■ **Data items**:
————————

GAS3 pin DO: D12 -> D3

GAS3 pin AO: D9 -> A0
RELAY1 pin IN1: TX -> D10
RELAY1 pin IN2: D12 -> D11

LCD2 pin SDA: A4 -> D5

————————

■ **TRY IT**: The lines to return run from the one containing "GAS3 pin AO: D9 -> A0" through the last line of the records above. Give them exactly and include nothing more.

■ **EXERCISE OUTPUT**:
GAS3 pin AO: D9 -> A0
RELAY1 pin IN1: TX -> D10
RELAY1 pin IN2: D12 -> D11

LCD2 pin SDA: A4 -> D5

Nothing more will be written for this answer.